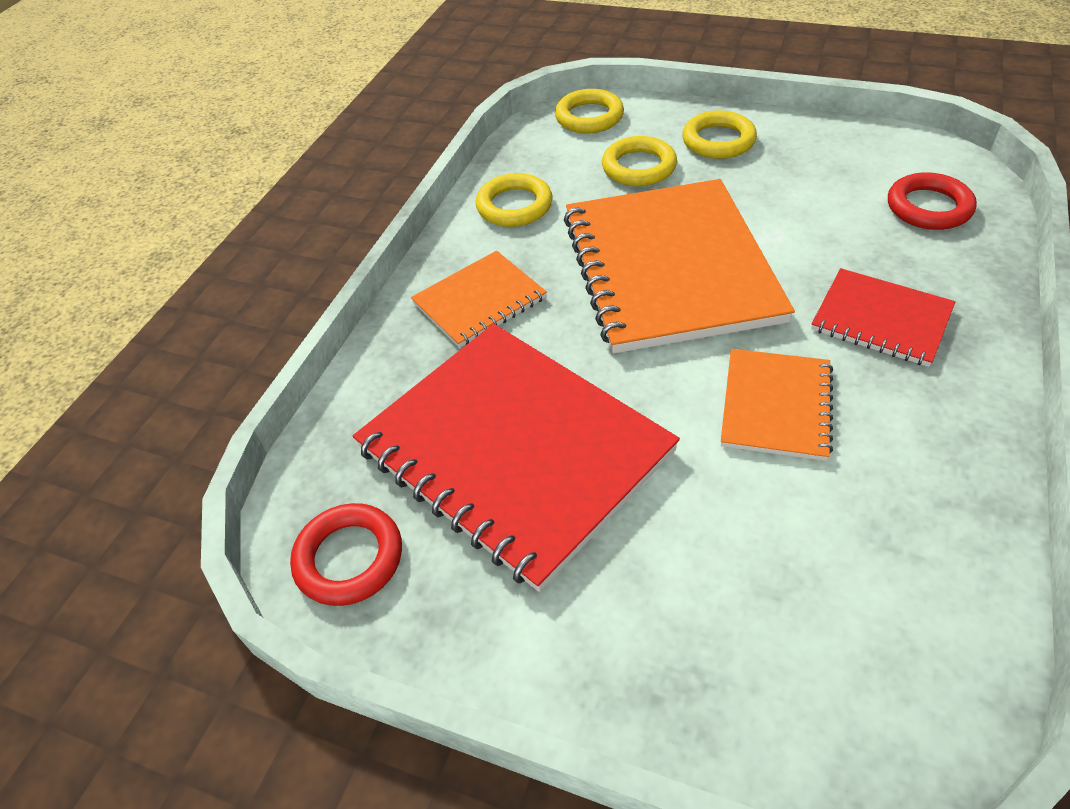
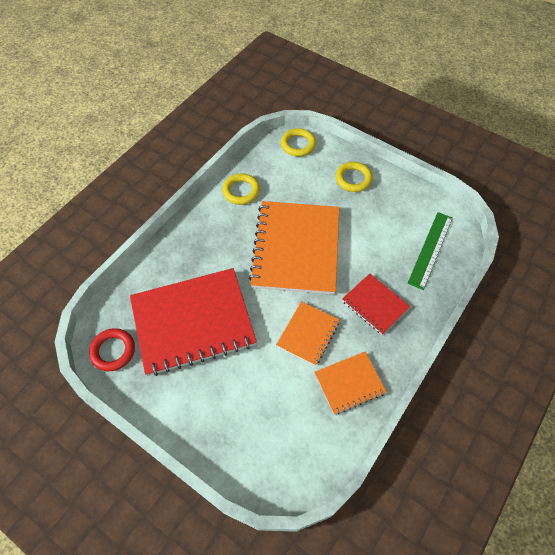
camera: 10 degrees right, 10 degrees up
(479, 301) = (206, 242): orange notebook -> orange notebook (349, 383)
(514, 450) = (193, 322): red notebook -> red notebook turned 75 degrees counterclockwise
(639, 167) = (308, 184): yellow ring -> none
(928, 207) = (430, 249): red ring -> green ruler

★ ★ ★

» **WHAT IS EXPECTED**
Retrieve all lines from the data that contain the string "notebook".

» **ANSWER FOR THE TASK**
(479, 301) = (206, 242): orange notebook -> orange notebook (349, 383)
(514, 450) = (193, 322): red notebook -> red notebook turned 75 degrees counterclockwise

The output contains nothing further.